WHAT THE TASK REQUIRES: Could you output the listing that follows exactly, without its images?

EXERCISE DATA:
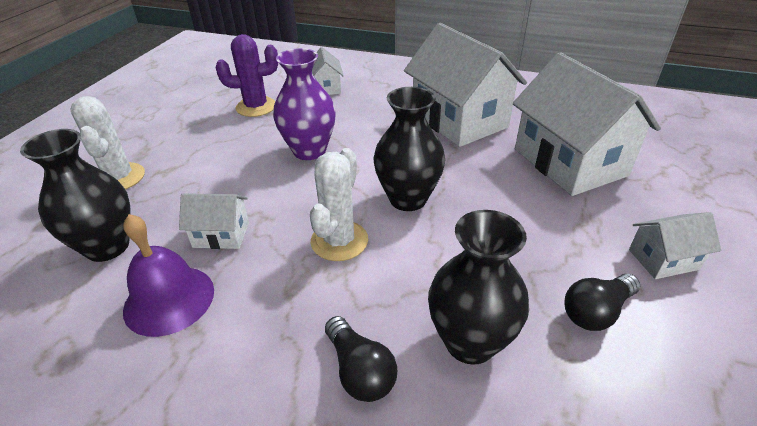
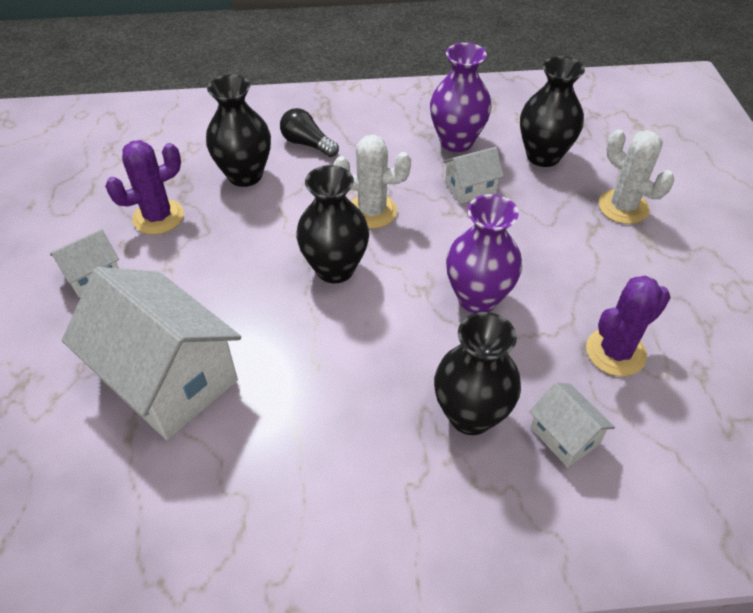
camera: 155 degrees right, 10 degrees up
(169, 299) = (456, 142): purple bell -> purple vase
(339, 241) = (372, 211): white cactus -> white cactus turned 75 degrees counterclockwise
(369, 104) = (470, 415): none -> black vase
(459, 120) = (324, 420): white house -> none
(596, 312) = (158, 217): black light bulb -> purple cactus

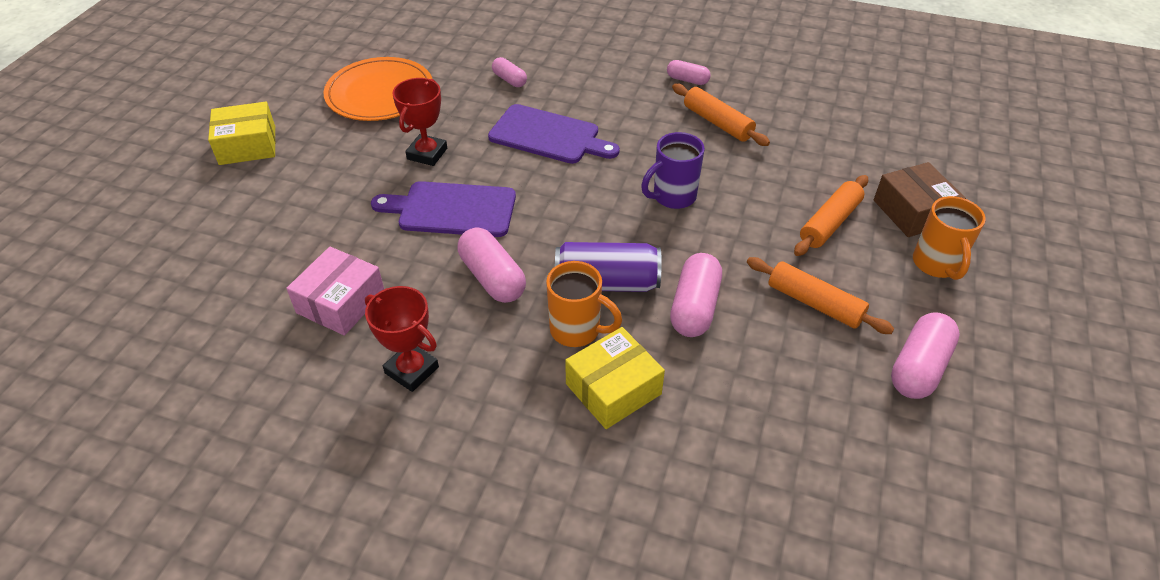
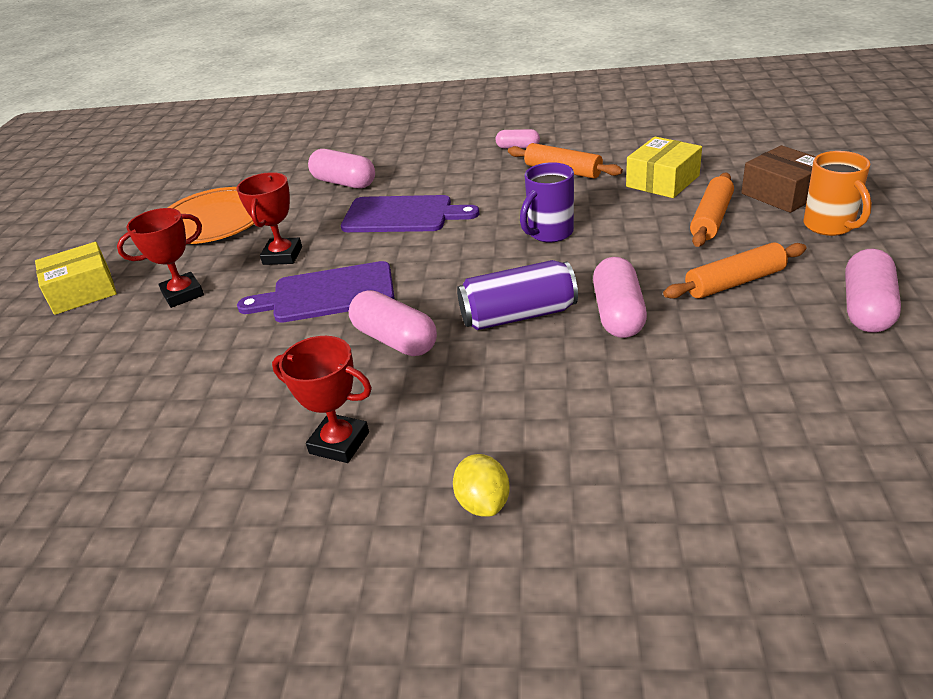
camera: 10 degrees left, 10 degrees down
(330, 173) = (183, 294): none -> red trophy
(341, 302) = (234, 401): pink box -> none
(504, 462) = (483, 503): none -> yellow lemon
(509, 80) = (344, 183): pink capsule -> pink capsule, size x1.69
(577, 330) = (506, 362): orange mug -> none
(613, 389) = (571, 403): yellow box -> yellow box (662, 181)
(814, 303) = (734, 282): orange rolling pin -> orange rolling pin turned 45 degrees counterclockwise

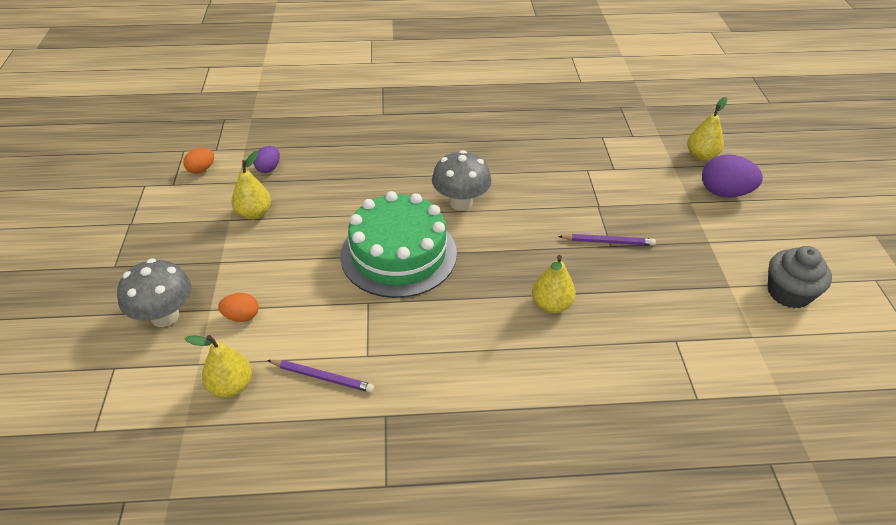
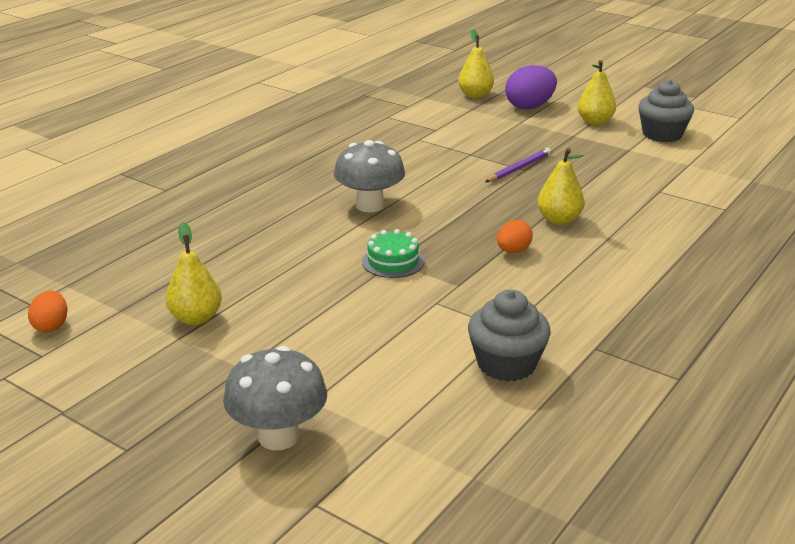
camera: 50 degrees left, 15 degrees down
(231, 386) = (451, 425): yellow pear -> yellow pear (595, 122)
(241, 316) = (354, 383): orange egg -> orange egg (513, 251)
(269, 168) = (132, 283): purple egg -> none
(322, 377) = (506, 364): purple pencil -> grey cupcake
(398, 254) = (393, 261): green cake -> green cake, size x0.43

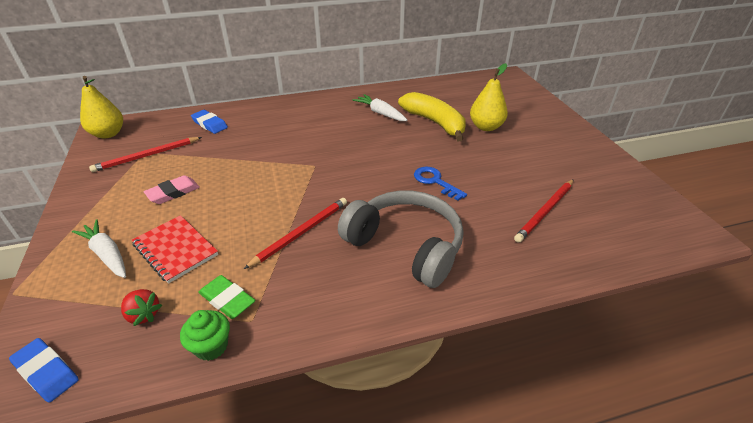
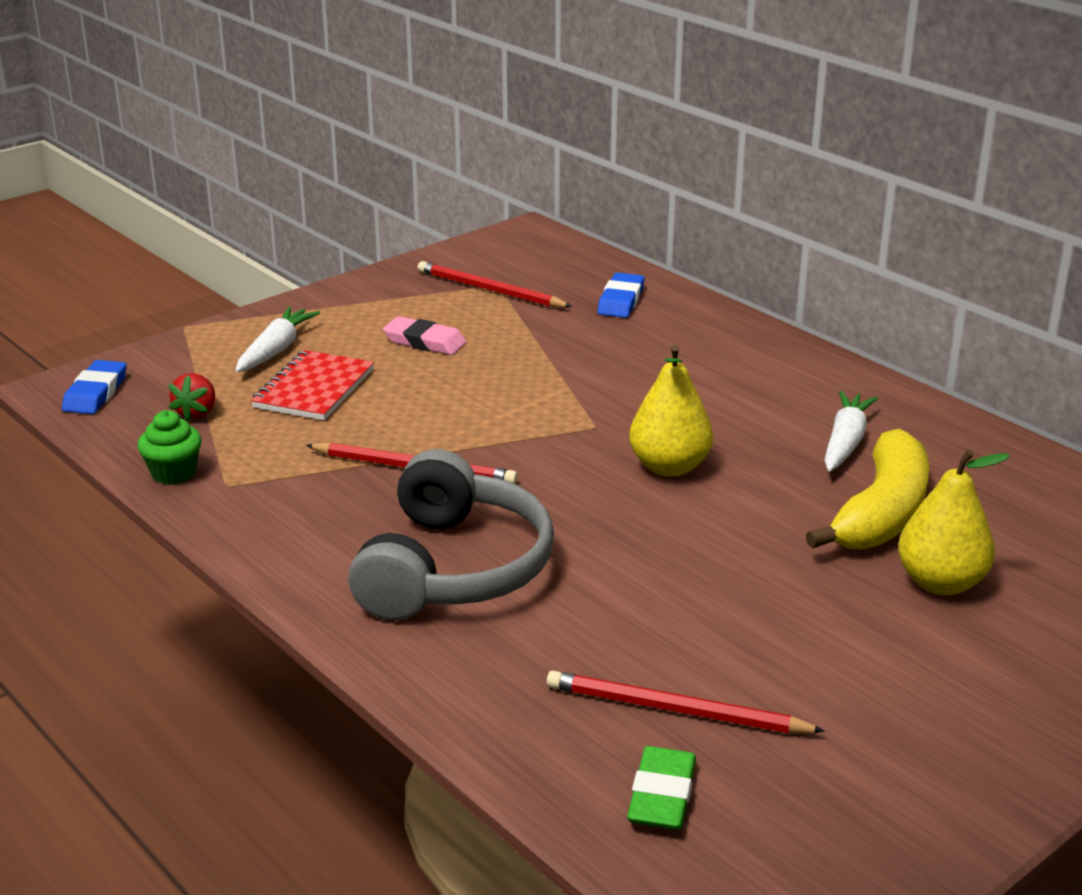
camera: 65 degrees right, 10 degrees down
(108, 134) = (515, 242): yellow pear -> yellow pear (669, 467)
(227, 299) = (250, 457): green eraser -> green eraser (662, 795)
(435, 182) = (660, 560): blue key -> none

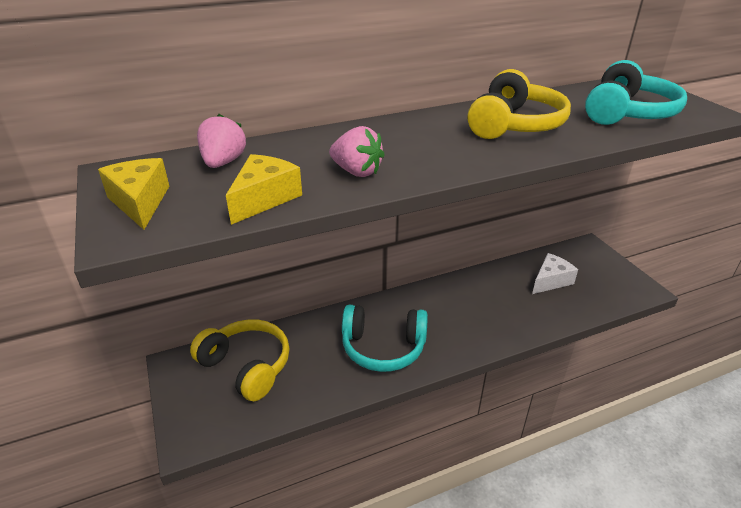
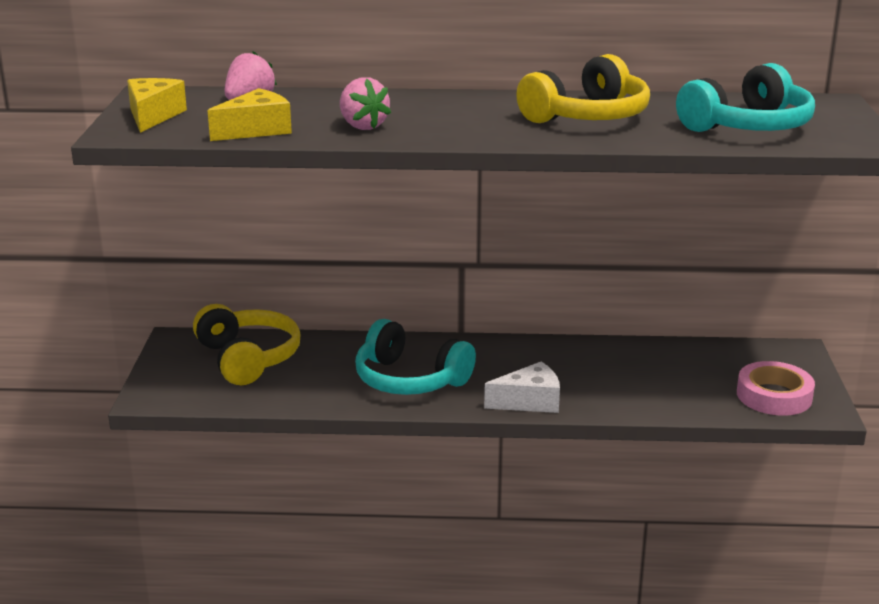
camera: 25 degrees right, 10 degrees down
(551, 281) = (693, 372): white cheese -> white cheese (529, 402)
(610, 286) = (774, 396): none -> pink tape

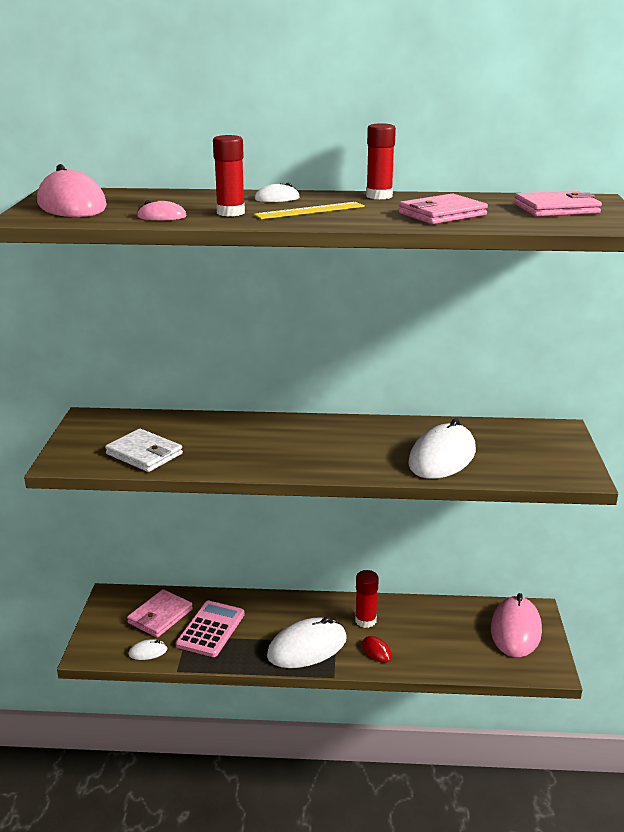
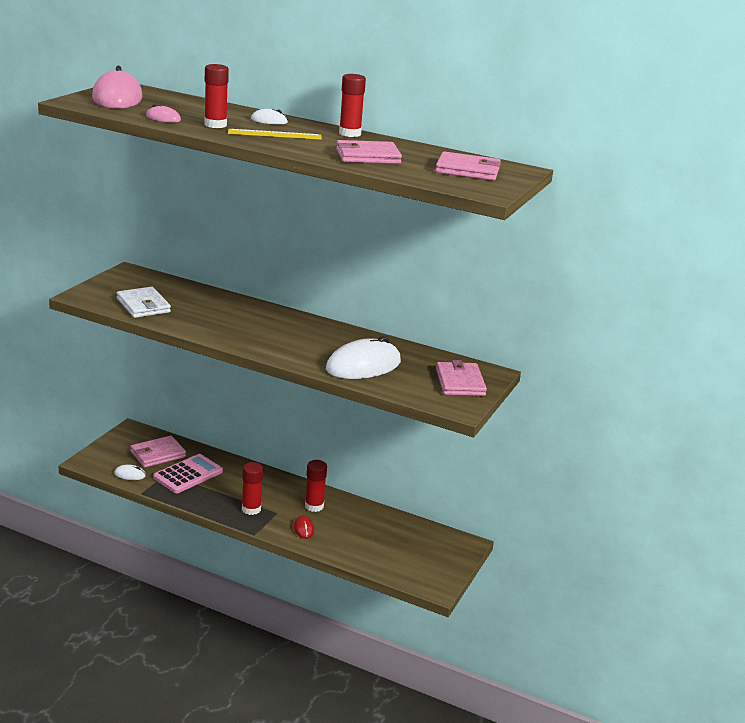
camera: 20 degrees right, 0 degrees up
(307, 647) = (251, 509): white mouse -> red glue stick
(515, 630) = (434, 551): pink mouse -> none
(548, 448) = (460, 382): none -> pink wallet

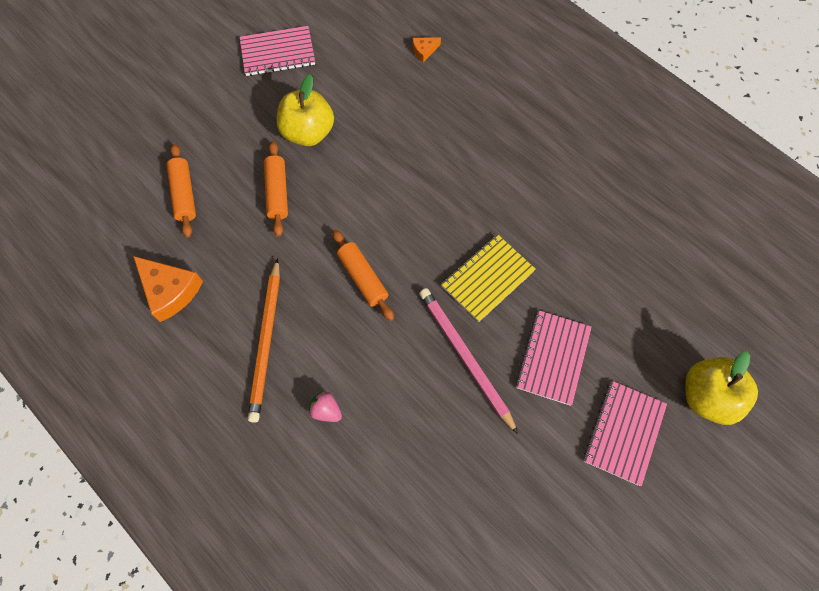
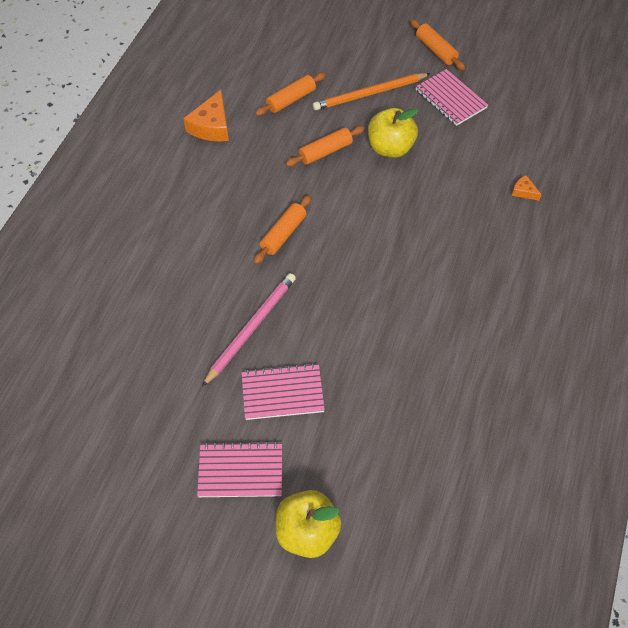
camera: 65 degrees right, 10 degrees down
(205, 34) = (436, 50): none -> orange rolling pin
(266, 342) = (200, 197): orange pencil -> orange pencil (369, 94)
(326, 410) = (165, 254): pink strawberry -> none
(487, 278) = (330, 319): yellow notebook -> none

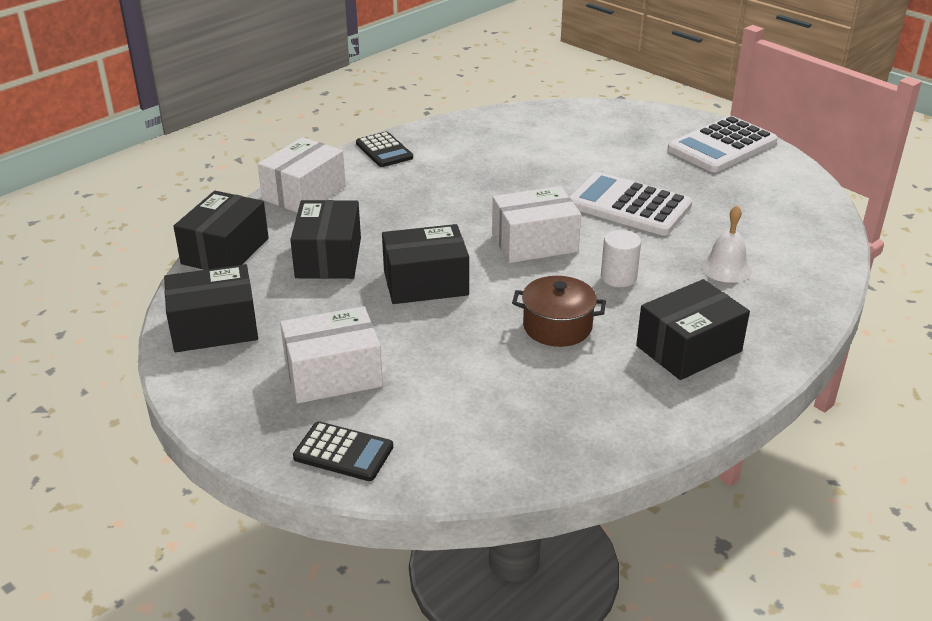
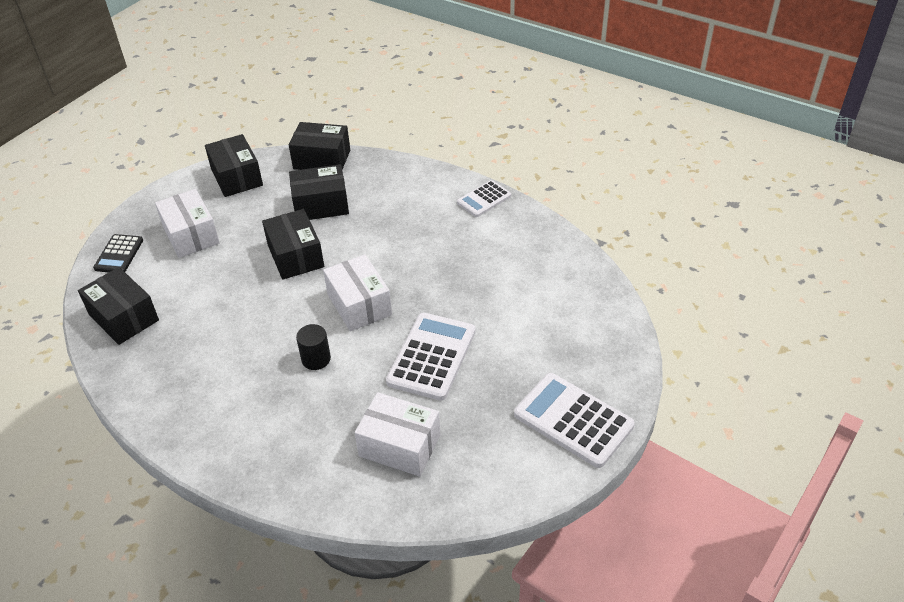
camera: 80 degrees right, 10 degrees up
(304, 193) = (405, 174): white box -> white box (399, 446)
(384, 150) = (484, 199): black calculator -> white calculator
(557, 327) = (247, 331): brown pot -> none
(618, 277) = (316, 359): white cylinder -> black cylinder
(688, 348) = (223, 407): black box -> black box (124, 317)
(726, 268) = (340, 428): white bell -> none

WRITTEN ANSWER:
camera: 155 degrees right, 10 degrees up
(169, 299) = (456, 142): purple bell -> purple vase
(339, 241) = (372, 211): white cactus -> white cactus turned 75 degrees counterclockwise
(369, 104) = (470, 415): none -> black vase
(459, 120) = (324, 420): white house -> none
(596, 312) = (158, 217): black light bulb -> purple cactus

camera: 10 degrees left, 10 degrees down
(330, 173) = (183, 294): none -> red trophy
(341, 302) = (234, 401): pink box -> none
(504, 462) = (483, 503): none -> yellow lemon
(509, 80) = (344, 183): pink capsule -> pink capsule, size x1.69
(577, 330) = (506, 362): orange mug -> none
(613, 389) = (571, 403): yellow box -> yellow box (662, 181)
(814, 303) = (734, 282): orange rolling pin -> orange rolling pin turned 45 degrees counterclockwise

camera: 50 degrees left, 15 degrees down
(231, 386) = (451, 425): yellow pear -> yellow pear (595, 122)
(241, 316) = (354, 383): orange egg -> orange egg (513, 251)
(269, 168) = (132, 283): purple egg -> none
(322, 377) = (506, 364): purple pencil -> grey cupcake
(398, 254) = (393, 261): green cake -> green cake, size x0.43

camera: 65 degrees right, 10 degrees down
(108, 134) = (515, 242): yellow pear -> yellow pear (669, 467)
(227, 299) = (250, 457): green eraser -> green eraser (662, 795)
(435, 182) = (660, 560): blue key -> none

camera: 25 degrees right, 10 degrees down
(551, 281) = (693, 372): white cheese -> white cheese (529, 402)
(610, 286) = (774, 396): none -> pink tape

camera: 20 degrees right, 0 degrees up
(307, 647) = (251, 509): white mouse -> red glue stick
(515, 630) = (434, 551): pink mouse -> none
(548, 448) = (460, 382): none -> pink wallet

camera: 65 degrees right, 10 degrees down
(205, 34) = (436, 50): none -> orange rolling pin
(266, 342) = (200, 197): orange pencil -> orange pencil (369, 94)
(326, 410) = (165, 254): pink strawberry -> none
(487, 278) = (330, 319): yellow notebook -> none

camera: 80 degrees right, 10 degrees up
(304, 193) = (405, 174): white box -> white box (399, 446)
(384, 150) = (484, 199): black calculator -> white calculator
(557, 327) = (247, 331): brown pot -> none
(618, 277) = (316, 359): white cylinder -> black cylinder
(688, 348) = (223, 407): black box -> black box (124, 317)
(726, 268) = (340, 428): white bell -> none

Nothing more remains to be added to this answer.